## Deskripsi Latihan
Hitunglah baris catatan yang memuat string "kern". Tuliskan jumlahnya saja.
------
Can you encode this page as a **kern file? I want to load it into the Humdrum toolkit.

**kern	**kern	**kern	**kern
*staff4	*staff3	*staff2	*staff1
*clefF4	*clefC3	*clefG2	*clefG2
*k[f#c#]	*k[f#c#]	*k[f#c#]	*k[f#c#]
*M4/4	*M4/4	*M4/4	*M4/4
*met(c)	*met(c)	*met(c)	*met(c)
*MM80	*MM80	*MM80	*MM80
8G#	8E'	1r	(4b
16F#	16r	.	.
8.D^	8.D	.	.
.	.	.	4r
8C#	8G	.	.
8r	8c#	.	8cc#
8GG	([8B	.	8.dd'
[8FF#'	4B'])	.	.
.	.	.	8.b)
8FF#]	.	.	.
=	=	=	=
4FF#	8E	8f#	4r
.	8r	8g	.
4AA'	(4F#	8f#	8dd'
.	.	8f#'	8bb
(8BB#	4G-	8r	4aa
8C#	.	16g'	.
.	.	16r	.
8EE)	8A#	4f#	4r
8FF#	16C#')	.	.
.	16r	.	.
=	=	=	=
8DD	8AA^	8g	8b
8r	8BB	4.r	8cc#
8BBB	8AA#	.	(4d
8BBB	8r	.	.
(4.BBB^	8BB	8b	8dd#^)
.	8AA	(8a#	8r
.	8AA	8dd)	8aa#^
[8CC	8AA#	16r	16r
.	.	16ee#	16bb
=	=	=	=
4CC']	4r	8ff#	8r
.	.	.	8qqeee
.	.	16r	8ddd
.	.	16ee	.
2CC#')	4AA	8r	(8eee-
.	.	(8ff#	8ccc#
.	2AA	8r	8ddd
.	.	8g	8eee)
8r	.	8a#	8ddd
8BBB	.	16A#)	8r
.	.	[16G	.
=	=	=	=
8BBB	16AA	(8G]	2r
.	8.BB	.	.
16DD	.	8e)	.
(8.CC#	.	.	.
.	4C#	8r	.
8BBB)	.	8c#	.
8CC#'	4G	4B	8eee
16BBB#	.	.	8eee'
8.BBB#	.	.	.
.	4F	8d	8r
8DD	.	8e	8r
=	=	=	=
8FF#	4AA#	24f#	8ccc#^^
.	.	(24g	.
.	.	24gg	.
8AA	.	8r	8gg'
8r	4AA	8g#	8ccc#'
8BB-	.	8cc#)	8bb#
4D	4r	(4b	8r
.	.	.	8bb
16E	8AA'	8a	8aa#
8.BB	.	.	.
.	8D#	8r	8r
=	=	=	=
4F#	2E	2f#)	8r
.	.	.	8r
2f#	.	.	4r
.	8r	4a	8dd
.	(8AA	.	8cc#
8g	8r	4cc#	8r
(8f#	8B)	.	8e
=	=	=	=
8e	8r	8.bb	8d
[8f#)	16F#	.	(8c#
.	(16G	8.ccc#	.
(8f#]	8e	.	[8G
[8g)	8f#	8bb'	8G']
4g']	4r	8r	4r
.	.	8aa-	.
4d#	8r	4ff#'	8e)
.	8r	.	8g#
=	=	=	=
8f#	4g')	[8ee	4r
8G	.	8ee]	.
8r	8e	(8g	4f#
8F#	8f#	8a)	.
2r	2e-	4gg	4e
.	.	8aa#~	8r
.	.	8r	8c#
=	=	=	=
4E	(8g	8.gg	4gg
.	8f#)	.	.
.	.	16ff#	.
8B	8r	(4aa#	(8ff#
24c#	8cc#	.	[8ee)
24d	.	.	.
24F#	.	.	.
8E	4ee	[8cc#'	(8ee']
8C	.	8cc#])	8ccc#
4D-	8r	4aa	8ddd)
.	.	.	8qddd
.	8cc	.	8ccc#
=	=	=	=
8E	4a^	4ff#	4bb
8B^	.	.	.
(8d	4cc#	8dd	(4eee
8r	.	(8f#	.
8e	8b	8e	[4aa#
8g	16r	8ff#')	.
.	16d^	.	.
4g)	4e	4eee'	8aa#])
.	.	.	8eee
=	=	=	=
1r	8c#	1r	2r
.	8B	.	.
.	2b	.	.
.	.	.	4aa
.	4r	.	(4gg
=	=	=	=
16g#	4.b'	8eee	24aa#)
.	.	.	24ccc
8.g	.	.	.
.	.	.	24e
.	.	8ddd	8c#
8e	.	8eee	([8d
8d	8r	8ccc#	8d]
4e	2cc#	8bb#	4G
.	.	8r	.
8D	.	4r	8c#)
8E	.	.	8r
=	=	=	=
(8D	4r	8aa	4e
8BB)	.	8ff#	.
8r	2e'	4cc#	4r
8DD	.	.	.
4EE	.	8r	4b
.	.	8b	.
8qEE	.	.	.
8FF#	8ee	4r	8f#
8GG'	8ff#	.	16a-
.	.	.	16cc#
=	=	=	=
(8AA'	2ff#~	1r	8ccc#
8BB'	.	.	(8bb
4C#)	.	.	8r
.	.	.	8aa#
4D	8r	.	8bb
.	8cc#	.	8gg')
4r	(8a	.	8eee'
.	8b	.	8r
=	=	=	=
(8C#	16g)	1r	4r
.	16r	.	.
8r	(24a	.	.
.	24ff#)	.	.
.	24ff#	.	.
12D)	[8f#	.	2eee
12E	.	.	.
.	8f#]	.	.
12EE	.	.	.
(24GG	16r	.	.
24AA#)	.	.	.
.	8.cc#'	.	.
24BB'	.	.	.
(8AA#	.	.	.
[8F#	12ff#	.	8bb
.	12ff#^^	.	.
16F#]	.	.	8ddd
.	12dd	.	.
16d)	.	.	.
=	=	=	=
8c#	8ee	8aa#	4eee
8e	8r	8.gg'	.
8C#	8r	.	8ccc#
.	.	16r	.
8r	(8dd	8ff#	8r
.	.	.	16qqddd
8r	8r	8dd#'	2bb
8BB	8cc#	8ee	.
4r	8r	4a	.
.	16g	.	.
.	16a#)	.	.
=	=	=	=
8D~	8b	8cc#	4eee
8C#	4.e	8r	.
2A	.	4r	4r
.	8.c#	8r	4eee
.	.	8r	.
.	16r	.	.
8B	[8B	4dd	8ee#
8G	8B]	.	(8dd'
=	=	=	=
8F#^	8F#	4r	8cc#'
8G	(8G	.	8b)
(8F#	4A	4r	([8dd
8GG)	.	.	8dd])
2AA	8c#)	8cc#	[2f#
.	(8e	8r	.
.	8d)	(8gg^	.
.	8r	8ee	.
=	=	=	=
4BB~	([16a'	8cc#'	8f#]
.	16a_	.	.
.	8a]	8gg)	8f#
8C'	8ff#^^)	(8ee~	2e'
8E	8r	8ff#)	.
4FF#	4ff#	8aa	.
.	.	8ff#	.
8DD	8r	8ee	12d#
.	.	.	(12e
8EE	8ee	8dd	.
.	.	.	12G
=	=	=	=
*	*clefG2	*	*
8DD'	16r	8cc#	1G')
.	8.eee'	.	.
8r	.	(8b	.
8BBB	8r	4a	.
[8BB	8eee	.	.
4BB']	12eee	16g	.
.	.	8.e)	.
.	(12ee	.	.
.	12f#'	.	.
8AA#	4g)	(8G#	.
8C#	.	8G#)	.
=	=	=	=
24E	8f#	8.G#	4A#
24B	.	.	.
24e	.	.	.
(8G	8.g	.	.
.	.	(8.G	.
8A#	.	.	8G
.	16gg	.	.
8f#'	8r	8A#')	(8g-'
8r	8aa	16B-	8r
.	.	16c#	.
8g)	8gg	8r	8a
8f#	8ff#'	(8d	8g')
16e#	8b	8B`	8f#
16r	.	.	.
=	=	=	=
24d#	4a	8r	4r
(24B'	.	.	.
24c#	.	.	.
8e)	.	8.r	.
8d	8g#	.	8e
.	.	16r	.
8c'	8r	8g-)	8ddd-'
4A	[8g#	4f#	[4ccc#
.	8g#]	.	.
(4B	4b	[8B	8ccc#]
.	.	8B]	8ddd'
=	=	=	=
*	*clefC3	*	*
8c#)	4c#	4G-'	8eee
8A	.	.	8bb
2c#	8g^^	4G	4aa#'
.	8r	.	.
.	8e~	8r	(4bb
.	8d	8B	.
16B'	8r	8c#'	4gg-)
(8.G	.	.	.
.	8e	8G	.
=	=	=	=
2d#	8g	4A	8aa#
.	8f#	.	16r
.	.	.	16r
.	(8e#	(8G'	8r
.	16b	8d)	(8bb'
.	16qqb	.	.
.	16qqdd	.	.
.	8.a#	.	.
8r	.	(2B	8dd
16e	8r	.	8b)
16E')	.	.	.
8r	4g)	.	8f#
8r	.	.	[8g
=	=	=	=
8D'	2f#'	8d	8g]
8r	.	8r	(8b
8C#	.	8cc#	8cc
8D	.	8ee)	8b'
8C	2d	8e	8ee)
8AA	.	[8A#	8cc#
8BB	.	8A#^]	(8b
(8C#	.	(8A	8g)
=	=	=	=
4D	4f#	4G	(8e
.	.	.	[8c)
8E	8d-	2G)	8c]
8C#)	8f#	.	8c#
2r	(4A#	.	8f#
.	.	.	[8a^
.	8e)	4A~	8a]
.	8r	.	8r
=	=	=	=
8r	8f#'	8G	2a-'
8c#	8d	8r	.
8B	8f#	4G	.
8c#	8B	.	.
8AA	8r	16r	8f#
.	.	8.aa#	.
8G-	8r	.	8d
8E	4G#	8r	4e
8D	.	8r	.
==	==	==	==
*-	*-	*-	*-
------
## Jawaban Lengkap
2